| EXERCISE INPUTS |
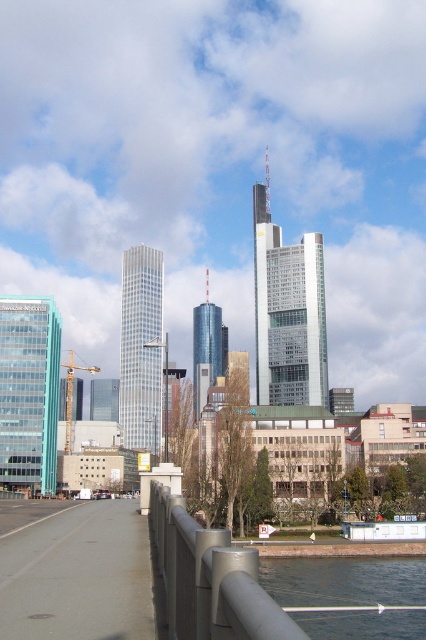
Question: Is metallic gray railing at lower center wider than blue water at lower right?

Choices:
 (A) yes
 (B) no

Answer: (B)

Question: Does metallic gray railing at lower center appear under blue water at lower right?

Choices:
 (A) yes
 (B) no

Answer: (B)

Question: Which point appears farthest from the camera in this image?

| TASK INSTRUCTIONS |
Pull out the lines of the items, beginning with the line that contains "Question: Does metallic" and continuing through the final line of the items, and reproduce them word for word.

| THE COMPLETED TASK |
Question: Does metallic gray railing at lower center appear under blue water at lower right?

Choices:
 (A) yes
 (B) no

Answer: (B)

Question: Which point appears farthest from the camera in this image?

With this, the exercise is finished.